ACTIVITY: Report each line of the entries below that has the word "NAND" in it.

ENTRIES PROVIDED:
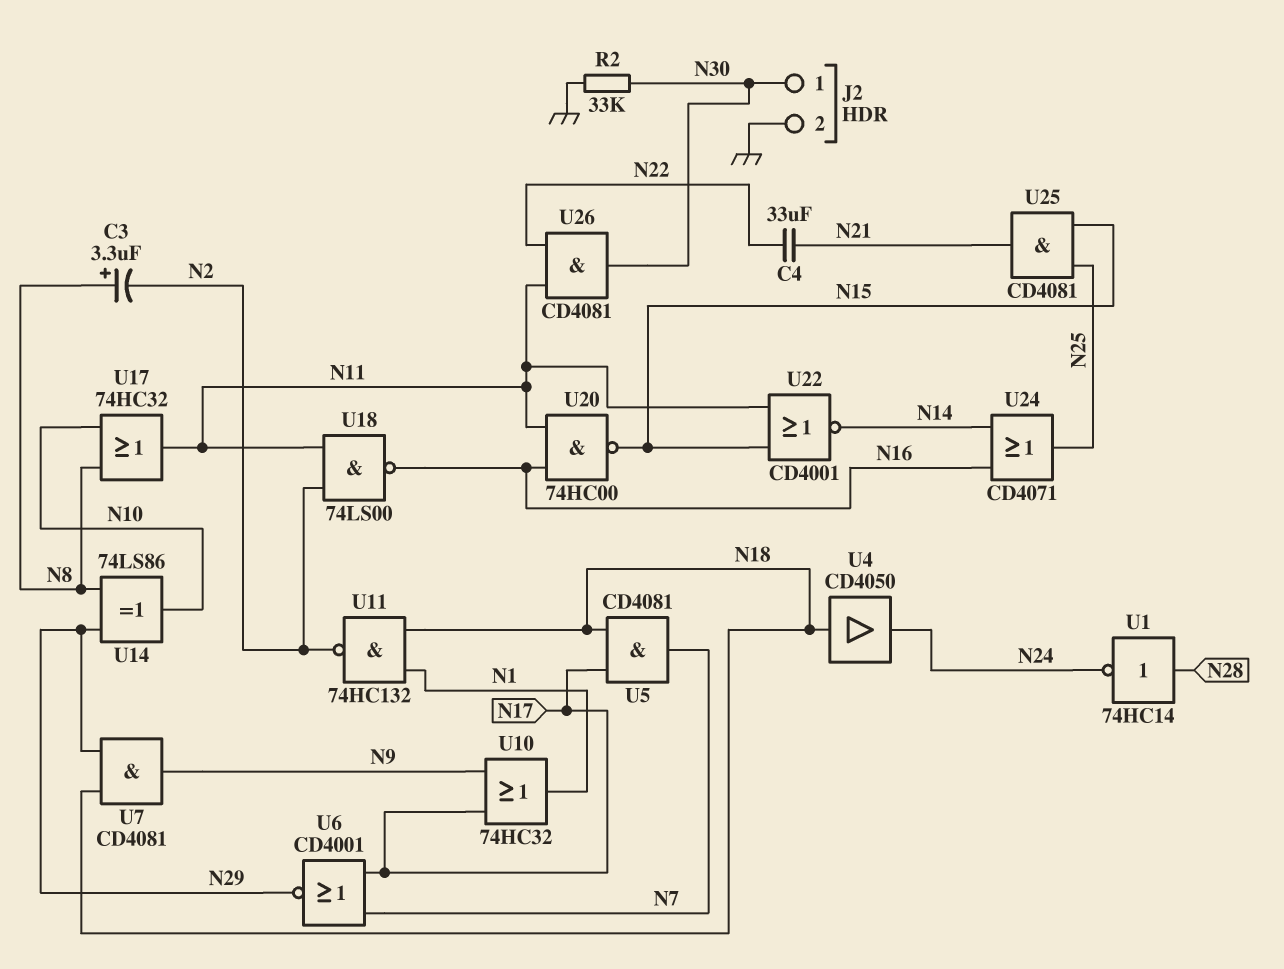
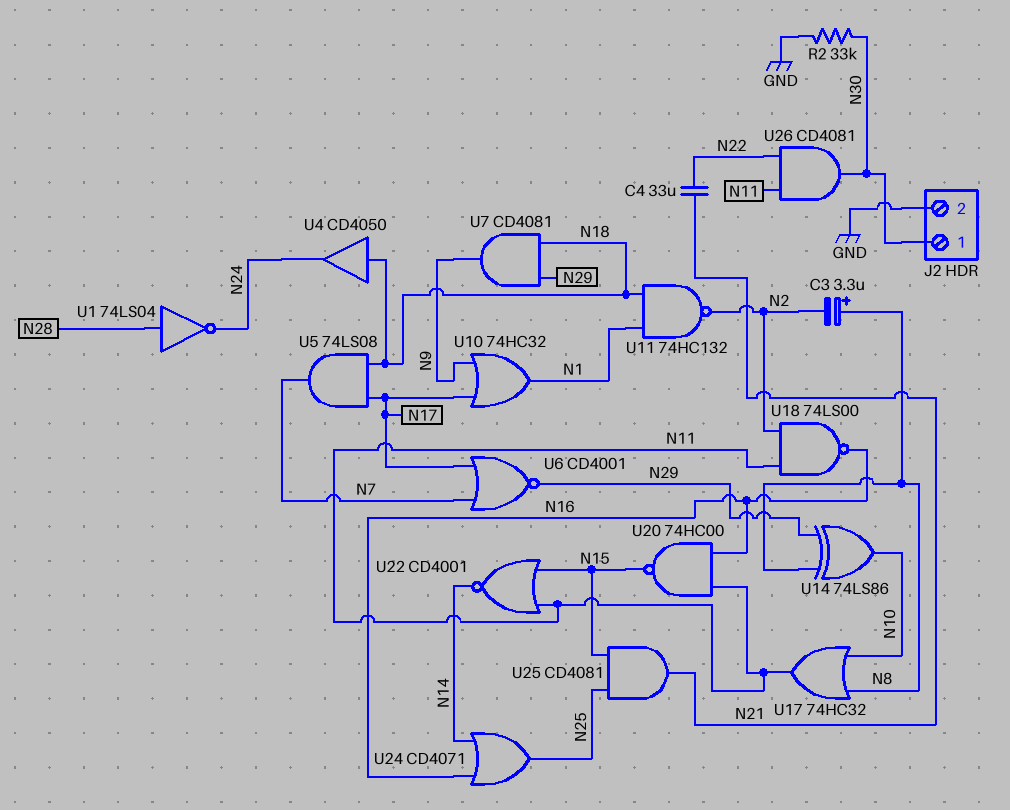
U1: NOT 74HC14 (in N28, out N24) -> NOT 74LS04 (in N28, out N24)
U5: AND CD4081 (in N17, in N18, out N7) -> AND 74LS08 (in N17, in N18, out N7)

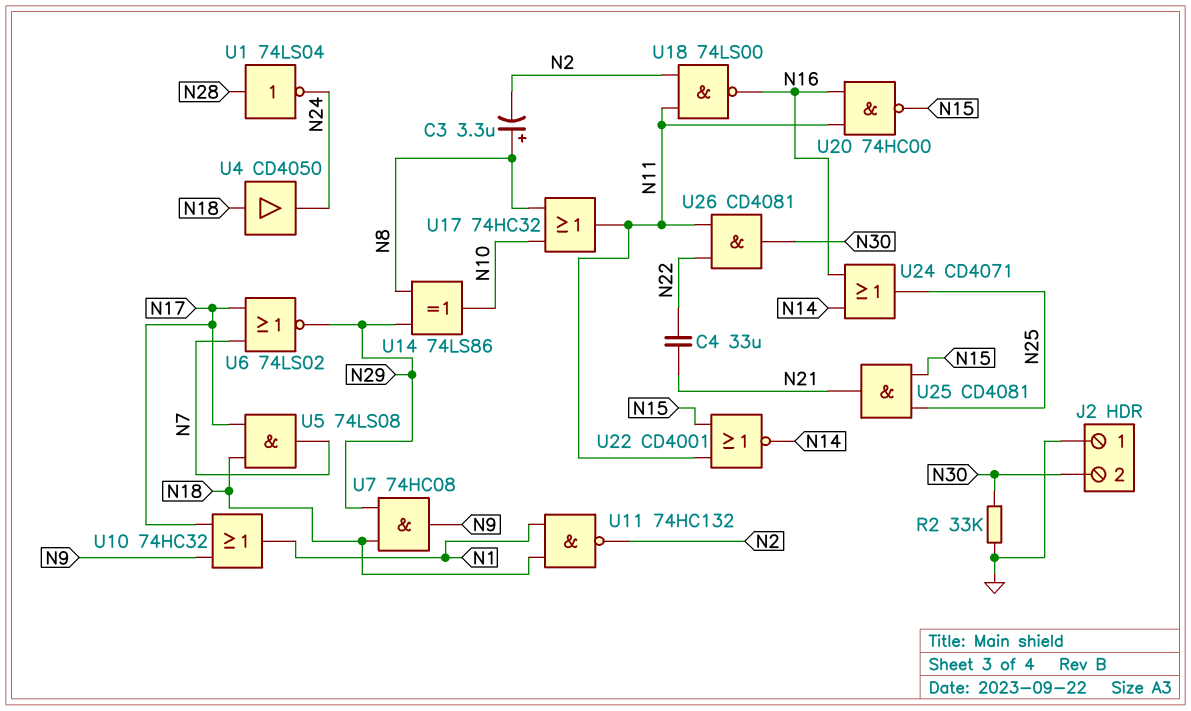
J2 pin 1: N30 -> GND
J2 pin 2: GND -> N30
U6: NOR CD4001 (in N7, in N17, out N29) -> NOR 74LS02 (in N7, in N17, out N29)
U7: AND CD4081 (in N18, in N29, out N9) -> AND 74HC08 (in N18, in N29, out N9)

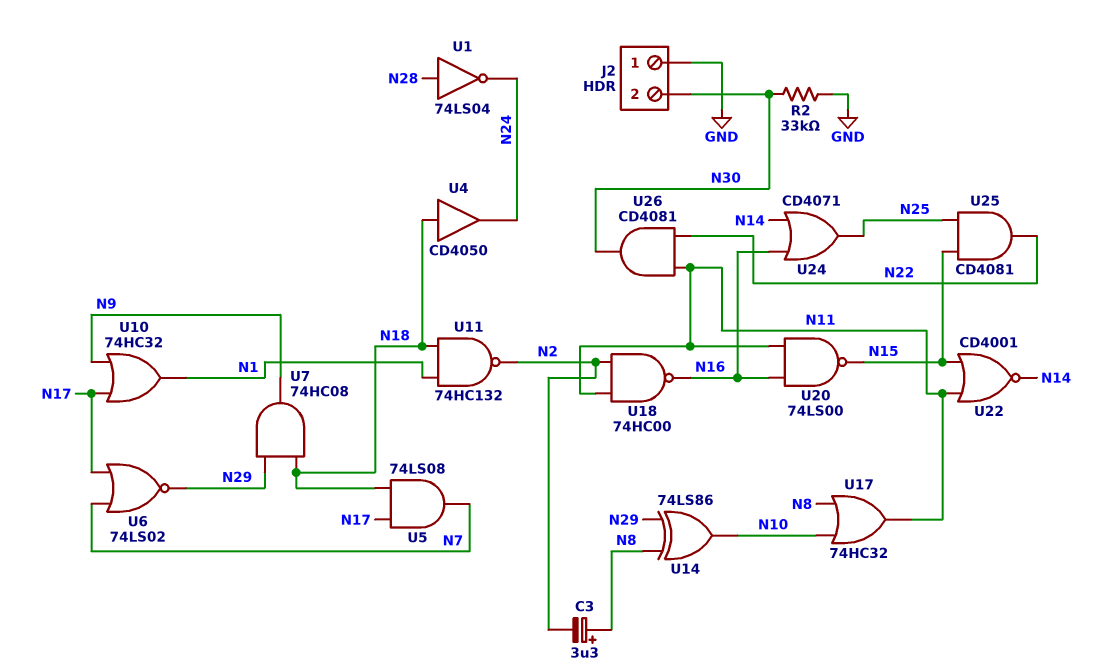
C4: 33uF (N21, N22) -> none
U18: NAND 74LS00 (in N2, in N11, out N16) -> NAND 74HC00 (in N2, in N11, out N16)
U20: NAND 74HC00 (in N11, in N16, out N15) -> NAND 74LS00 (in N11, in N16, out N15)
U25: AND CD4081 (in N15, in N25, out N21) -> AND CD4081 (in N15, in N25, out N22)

EXERCISE RESPONSE:
U18: NAND 74LS00 (in N2, in N11, out N16) -> NAND 74HC00 (in N2, in N11, out N16)
U20: NAND 74HC00 (in N11, in N16, out N15) -> NAND 74LS00 (in N11, in N16, out N15)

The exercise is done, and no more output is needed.